-- Problem details --
Only an exact copy of the listing below will do.

BEGIN

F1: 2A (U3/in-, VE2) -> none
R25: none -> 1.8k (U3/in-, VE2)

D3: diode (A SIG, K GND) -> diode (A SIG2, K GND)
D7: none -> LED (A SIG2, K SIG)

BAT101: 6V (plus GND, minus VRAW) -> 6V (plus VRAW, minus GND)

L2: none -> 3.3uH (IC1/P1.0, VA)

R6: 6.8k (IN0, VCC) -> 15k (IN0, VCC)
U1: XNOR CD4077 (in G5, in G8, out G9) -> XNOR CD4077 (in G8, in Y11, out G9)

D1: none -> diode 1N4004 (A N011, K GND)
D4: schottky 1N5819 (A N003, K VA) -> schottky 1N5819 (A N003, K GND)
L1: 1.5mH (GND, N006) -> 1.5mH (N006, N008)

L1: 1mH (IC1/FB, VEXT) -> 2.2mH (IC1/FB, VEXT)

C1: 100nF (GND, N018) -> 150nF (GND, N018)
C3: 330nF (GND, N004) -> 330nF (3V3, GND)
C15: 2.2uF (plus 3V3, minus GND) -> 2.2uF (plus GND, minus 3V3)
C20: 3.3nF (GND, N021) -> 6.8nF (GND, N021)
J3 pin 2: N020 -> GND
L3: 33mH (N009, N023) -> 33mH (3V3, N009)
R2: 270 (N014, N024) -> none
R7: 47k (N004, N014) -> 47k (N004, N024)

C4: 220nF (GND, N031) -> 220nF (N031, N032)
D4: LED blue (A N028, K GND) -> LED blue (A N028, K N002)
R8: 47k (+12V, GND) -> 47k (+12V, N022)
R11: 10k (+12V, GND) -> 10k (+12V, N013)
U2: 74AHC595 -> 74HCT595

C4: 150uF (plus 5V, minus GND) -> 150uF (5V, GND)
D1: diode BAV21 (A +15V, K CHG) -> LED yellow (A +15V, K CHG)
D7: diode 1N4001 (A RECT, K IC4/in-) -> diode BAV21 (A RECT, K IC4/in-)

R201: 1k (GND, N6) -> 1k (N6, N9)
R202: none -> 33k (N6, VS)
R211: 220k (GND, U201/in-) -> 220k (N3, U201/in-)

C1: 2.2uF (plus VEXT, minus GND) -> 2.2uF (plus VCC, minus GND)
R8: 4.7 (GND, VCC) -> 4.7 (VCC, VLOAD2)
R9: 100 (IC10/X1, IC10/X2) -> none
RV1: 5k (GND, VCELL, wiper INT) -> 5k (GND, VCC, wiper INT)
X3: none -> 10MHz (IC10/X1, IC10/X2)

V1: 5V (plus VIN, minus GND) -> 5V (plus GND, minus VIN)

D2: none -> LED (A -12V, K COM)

END

-- Task result --
F1: 2A (U3/in-, VE2) -> none
R25: none -> 1.8k (U3/in-, VE2)

D3: diode (A SIG, K GND) -> diode (A SIG2, K GND)
D7: none -> LED (A SIG2, K SIG)

BAT101: 6V (plus GND, minus VRAW) -> 6V (plus VRAW, minus GND)

L2: none -> 3.3uH (IC1/P1.0, VA)

R6: 6.8k (IN0, VCC) -> 15k (IN0, VCC)
U1: XNOR CD4077 (in G5, in G8, out G9) -> XNOR CD4077 (in G8, in Y11, out G9)

D1: none -> diode 1N4004 (A N011, K GND)
D4: schottky 1N5819 (A N003, K VA) -> schottky 1N5819 (A N003, K GND)
L1: 1.5mH (GND, N006) -> 1.5mH (N006, N008)

L1: 1mH (IC1/FB, VEXT) -> 2.2mH (IC1/FB, VEXT)

C1: 100nF (GND, N018) -> 150nF (GND, N018)
C3: 330nF (GND, N004) -> 330nF (3V3, GND)
C15: 2.2uF (plus 3V3, minus GND) -> 2.2uF (plus GND, minus 3V3)
C20: 3.3nF (GND, N021) -> 6.8nF (GND, N021)
J3 pin 2: N020 -> GND
L3: 33mH (N009, N023) -> 33mH (3V3, N009)
R2: 270 (N014, N024) -> none
R7: 47k (N004, N014) -> 47k (N004, N024)

C4: 220nF (GND, N031) -> 220nF (N031, N032)
D4: LED blue (A N028, K GND) -> LED blue (A N028, K N002)
R8: 47k (+12V, GND) -> 47k (+12V, N022)
R11: 10k (+12V, GND) -> 10k (+12V, N013)
U2: 74AHC595 -> 74HCT595

C4: 150uF (plus 5V, minus GND) -> 150uF (5V, GND)
D1: diode BAV21 (A +15V, K CHG) -> LED yellow (A +15V, K CHG)
D7: diode 1N4001 (A RECT, K IC4/in-) -> diode BAV21 (A RECT, K IC4/in-)

R201: 1k (GND, N6) -> 1k (N6, N9)
R202: none -> 33k (N6, VS)
R211: 220k (GND, U201/in-) -> 220k (N3, U201/in-)

C1: 2.2uF (plus VEXT, minus GND) -> 2.2uF (plus VCC, minus GND)
R8: 4.7 (GND, VCC) -> 4.7 (VCC, VLOAD2)
R9: 100 (IC10/X1, IC10/X2) -> none
RV1: 5k (GND, VCELL, wiper INT) -> 5k (GND, VCC, wiper INT)
X3: none -> 10MHz (IC10/X1, IC10/X2)

V1: 5V (plus VIN, minus GND) -> 5V (plus GND, minus VIN)

D2: none -> LED (A -12V, K COM)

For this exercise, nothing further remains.